This exercise calls for retyping every line below exactly, with the images omitted.

Source data:
• • • •

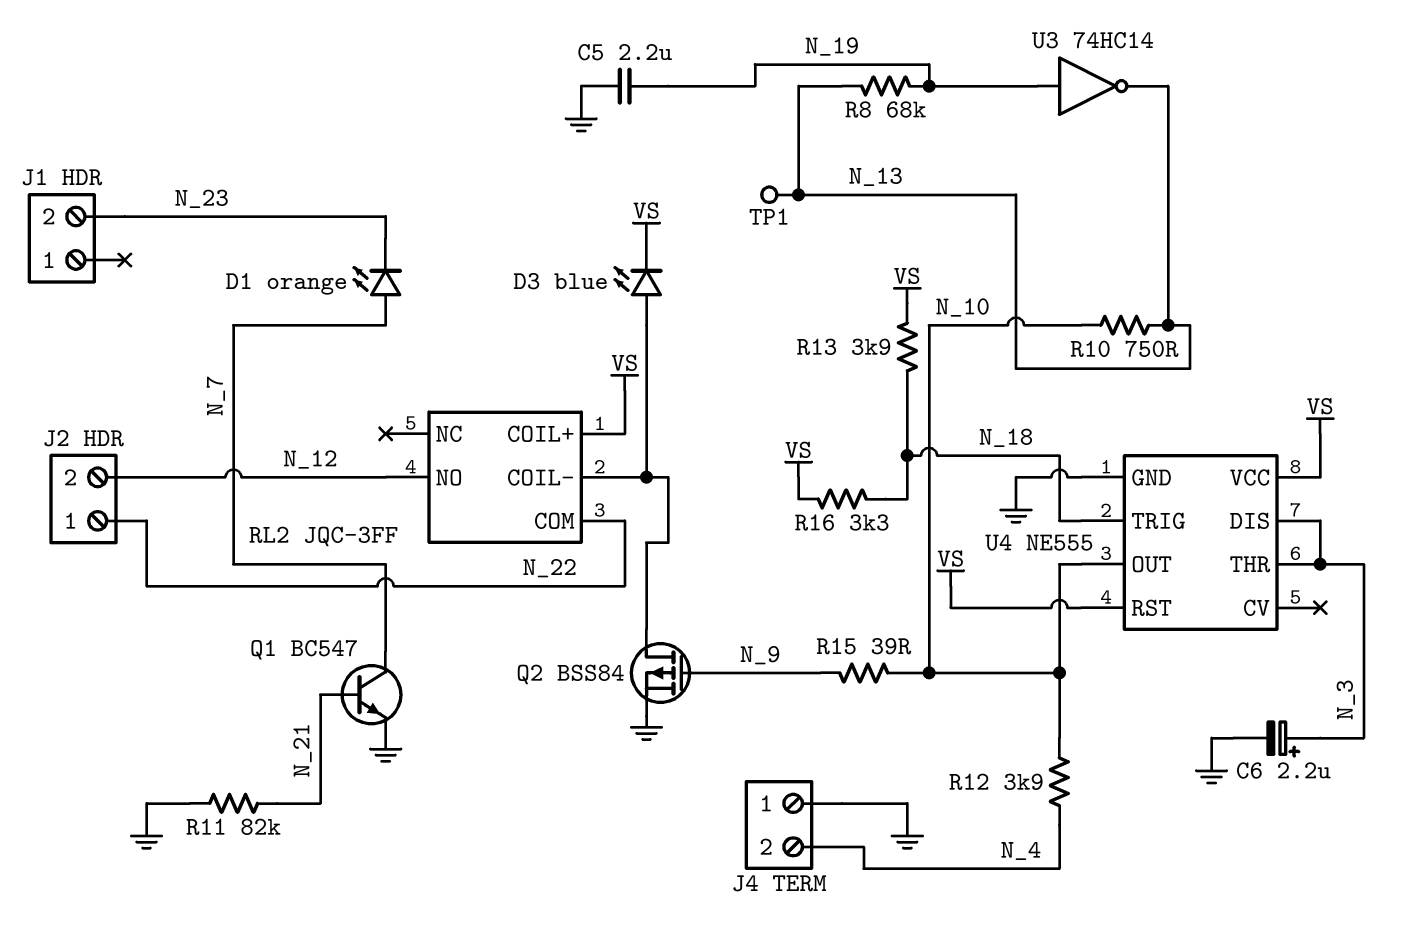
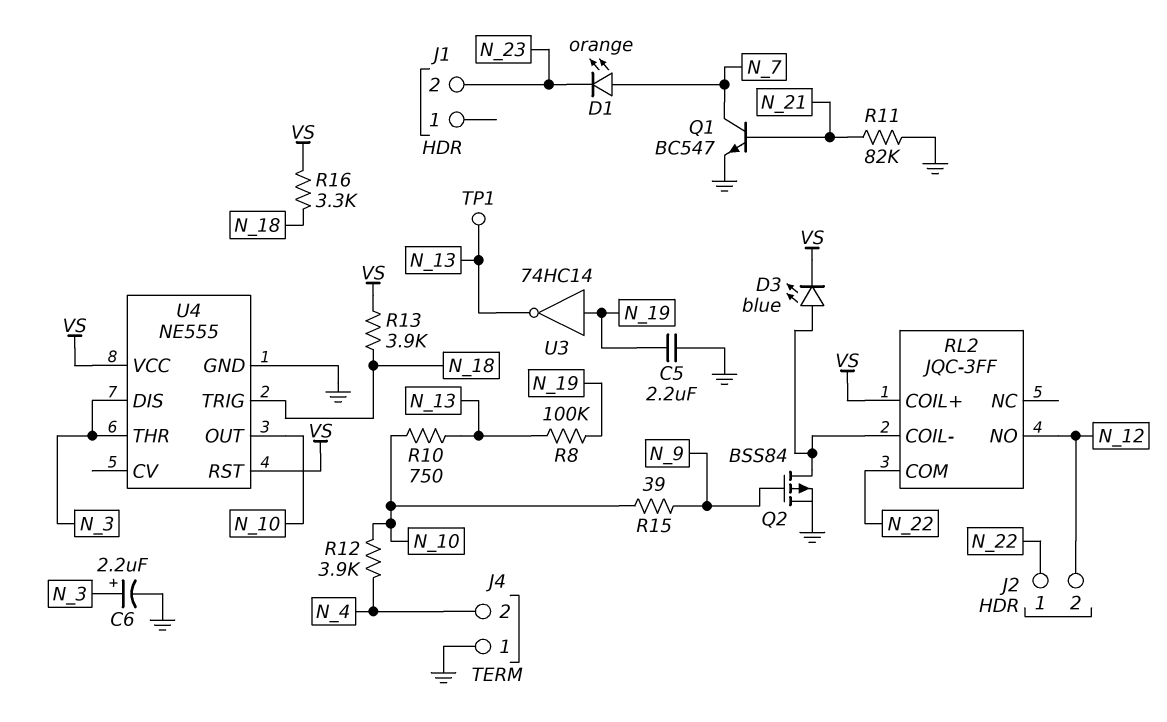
R8: 68k (N_13, N_19) -> 100k (N_13, N_19)

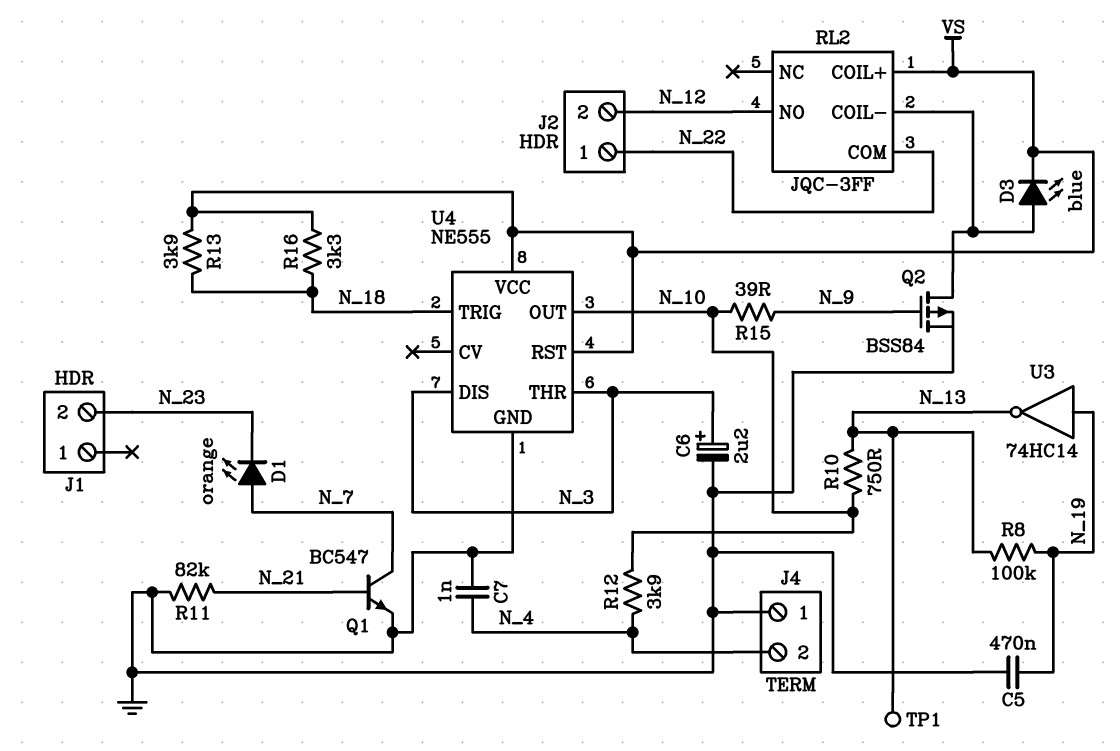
C5: 2.2uF (GND, N_19) -> 470nF (GND, N_19)
C7: none -> 1nF (GND, N_4)

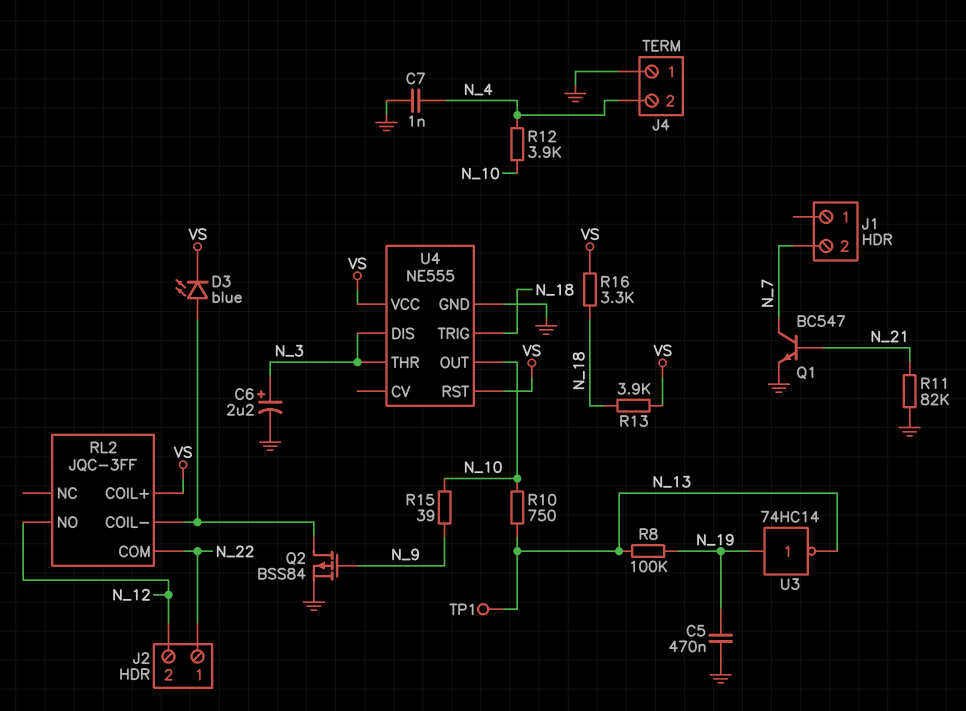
D1: LED orange (A N_7, K N_23) -> none
J1 pin 2: N_23 -> N_7

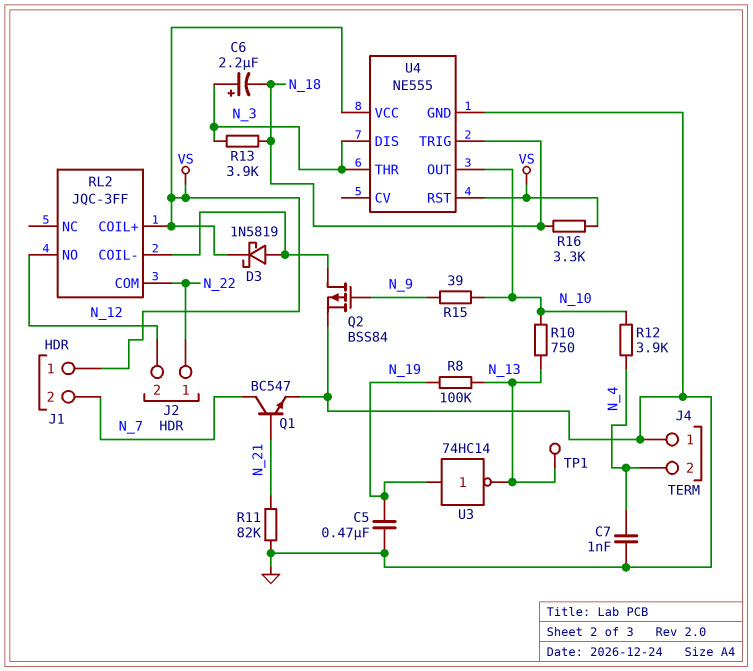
C6: 2.2uF (plus N_3, minus GND) -> 2.2uF (plus N_3, minus N_18)
D3: LED blue (A RL2/COIL-, K VS) -> schottky 1N5819 (A RL2/COIL-, K VS)
J1 pin 1: none -> VS
R13: 3.9k (N_18, VS) -> 3.9k (N_3, N_18)

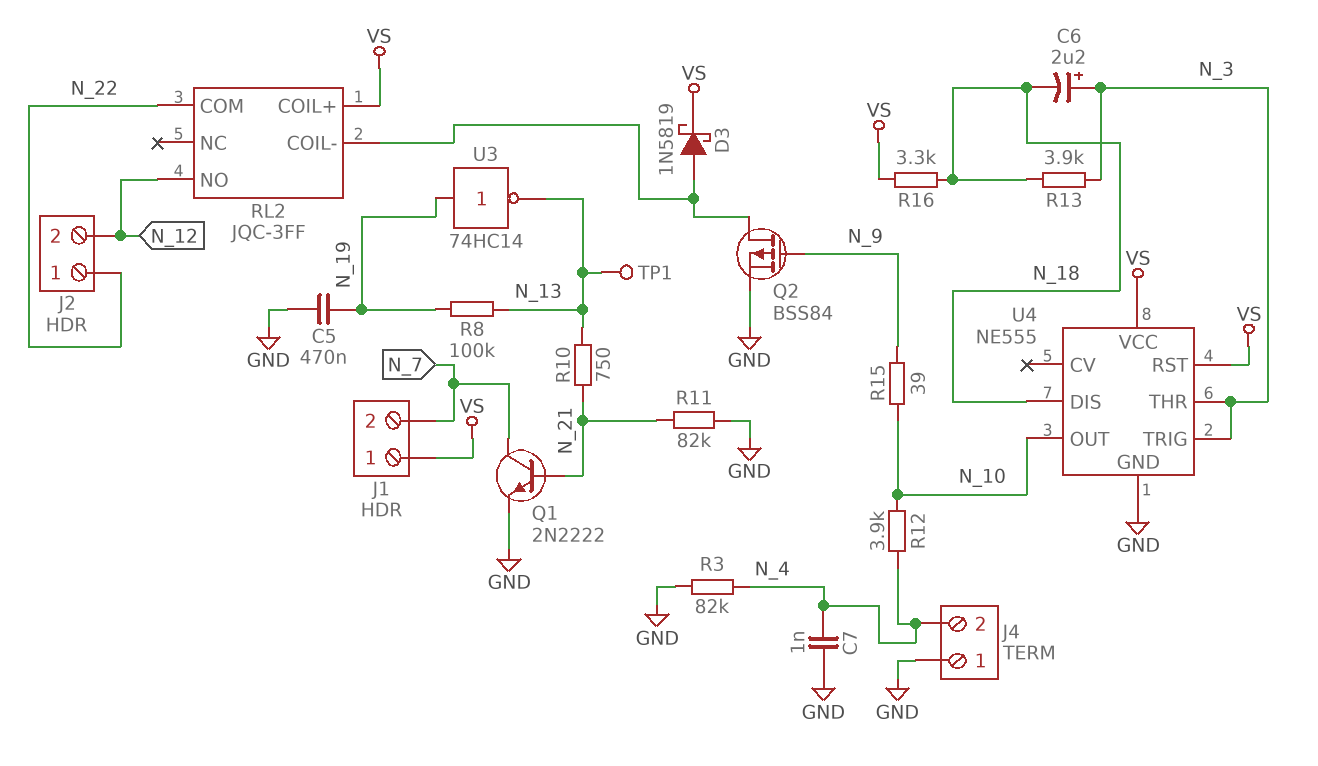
Q1: NPN BC547 (B N_21, C N_7, E GND) -> NPN 2N2222 (B N_21, C N_7, E GND)
R3: none -> 82k (GND, N_4)
R10: 750 (N_10, N_13) -> 750 (N_13, N_21)
U4 pin DIS: N_3 -> N_18
U4 pin TRIG: N_18 -> N_3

• • • •

Answer to this problem:
R8: 68k (N_13, N_19) -> 100k (N_13, N_19)

C5: 2.2uF (GND, N_19) -> 470nF (GND, N_19)
C7: none -> 1nF (GND, N_4)

D1: LED orange (A N_7, K N_23) -> none
J1 pin 2: N_23 -> N_7

C6: 2.2uF (plus N_3, minus GND) -> 2.2uF (plus N_3, minus N_18)
D3: LED blue (A RL2/COIL-, K VS) -> schottky 1N5819 (A RL2/COIL-, K VS)
J1 pin 1: none -> VS
R13: 3.9k (N_18, VS) -> 3.9k (N_3, N_18)

Q1: NPN BC547 (B N_21, C N_7, E GND) -> NPN 2N2222 (B N_21, C N_7, E GND)
R3: none -> 82k (GND, N_4)
R10: 750 (N_10, N_13) -> 750 (N_13, N_21)
U4 pin DIS: N_3 -> N_18
U4 pin TRIG: N_18 -> N_3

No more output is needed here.